:: What is being asked ::
Would you restate the listing word for word, with the images omitted?

··········

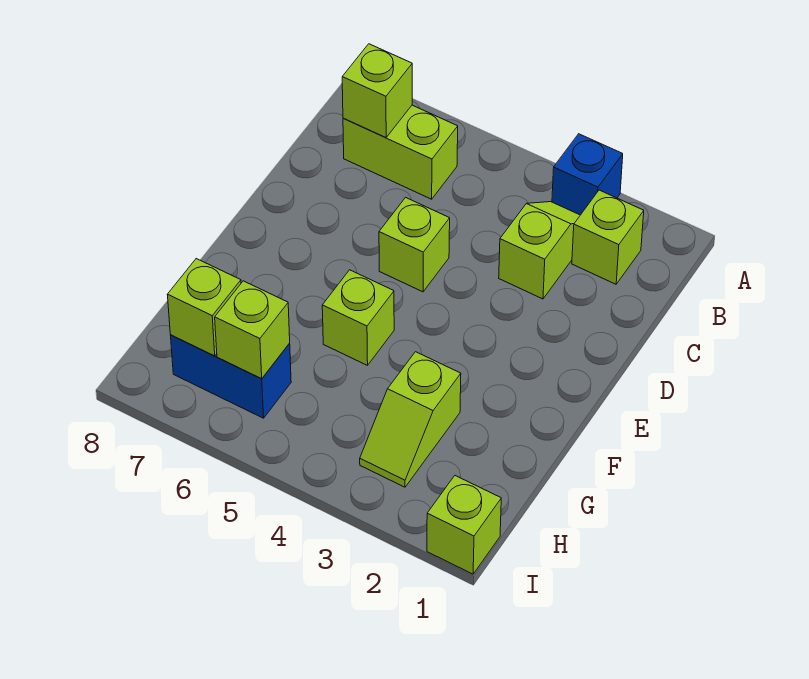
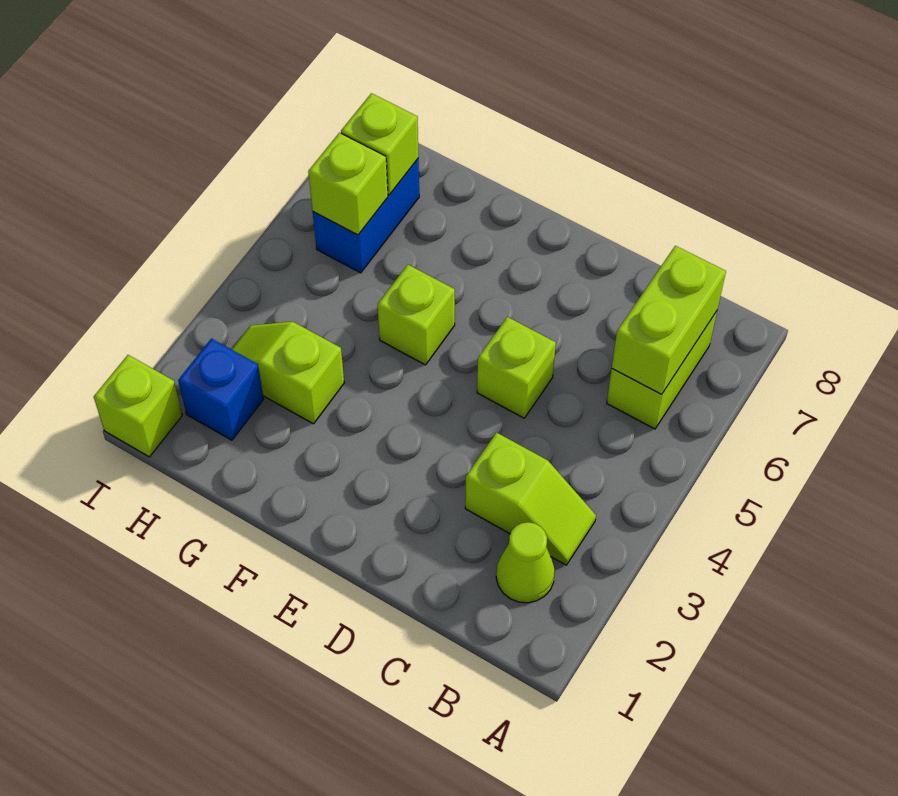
blue brick A3 level 1 -> blue brick H2 level 1
lime brick B2 level 1 -> lime cone B2 level 1
lime brick B7 level 2 -> lime brick B6:B7 level 2

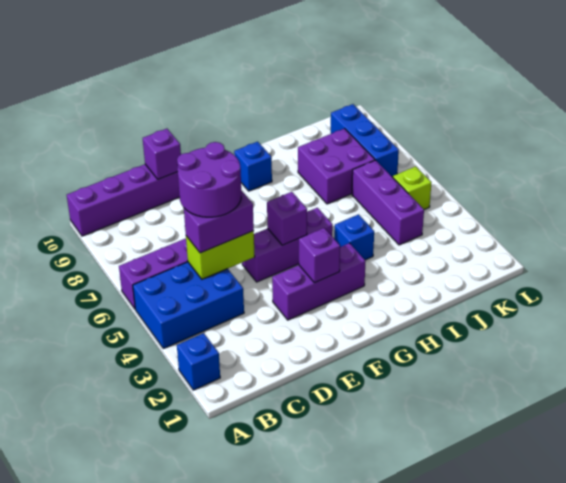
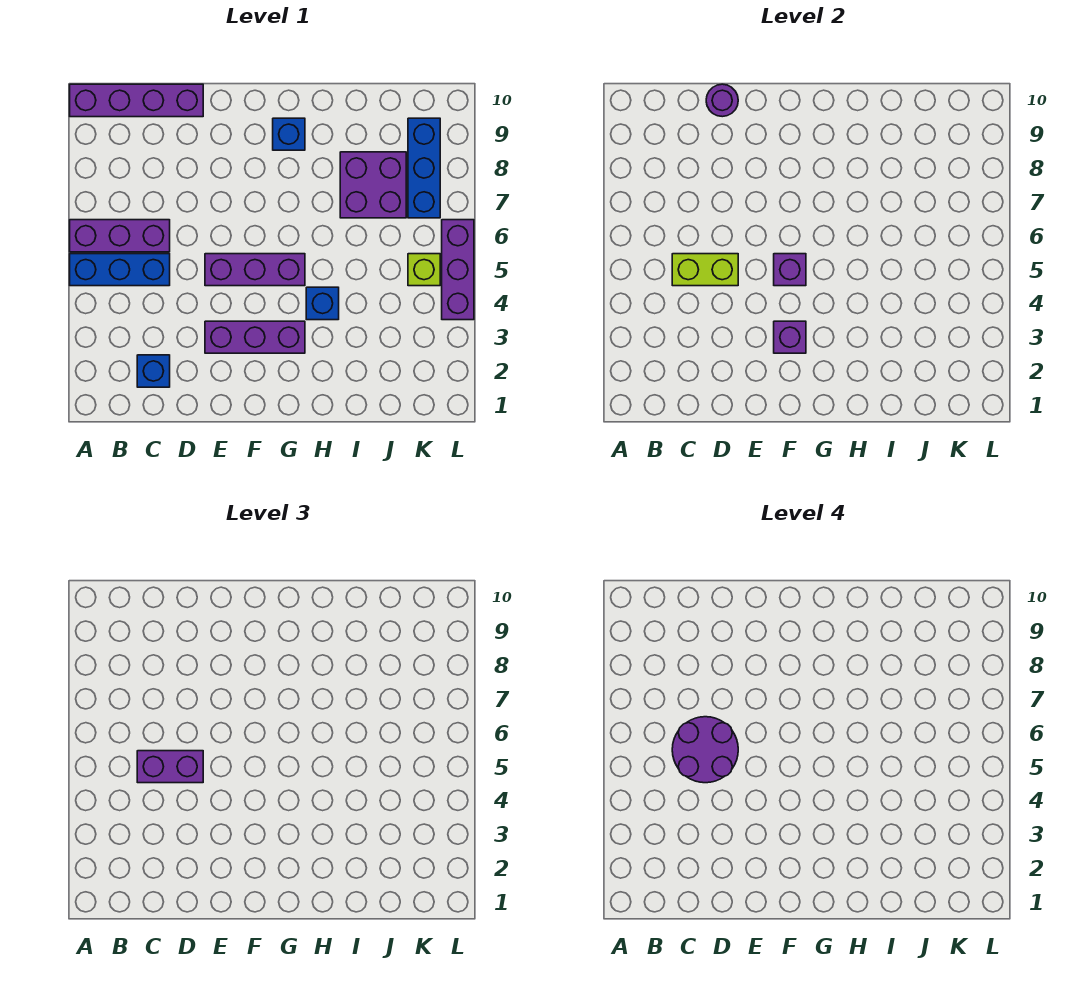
blue brick A2 level 1 -> blue brick C2 level 1
blue brick A4:C5 level 1 -> blue brick A5:C5 level 1
purple brick D10 level 2 -> purple round brick D10 level 2
purple brick J4:J6 level 1 -> purple brick L4:L6 level 1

··········

:: Response for this exercise ::
blue brick A3 level 1 -> blue brick H2 level 1
lime brick B2 level 1 -> lime cone B2 level 1
lime brick B7 level 2 -> lime brick B6:B7 level 2

blue brick A2 level 1 -> blue brick C2 level 1
blue brick A4:C5 level 1 -> blue brick A5:C5 level 1
purple brick D10 level 2 -> purple round brick D10 level 2
purple brick J4:J6 level 1 -> purple brick L4:L6 level 1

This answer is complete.